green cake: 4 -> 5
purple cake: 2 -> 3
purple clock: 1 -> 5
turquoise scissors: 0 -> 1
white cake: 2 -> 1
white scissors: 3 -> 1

--

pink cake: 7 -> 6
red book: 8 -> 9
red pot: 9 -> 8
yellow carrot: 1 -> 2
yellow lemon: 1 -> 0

- **Exercise requirements**:
What is asked for is an exact copy of the lines above from the one containing "green cake: 4 -> 5" through the one containing "white scissors: 3 -> 1", and only those.

- **Response**:
green cake: 4 -> 5
purple cake: 2 -> 3
purple clock: 1 -> 5
turquoise scissors: 0 -> 1
white cake: 2 -> 1
white scissors: 3 -> 1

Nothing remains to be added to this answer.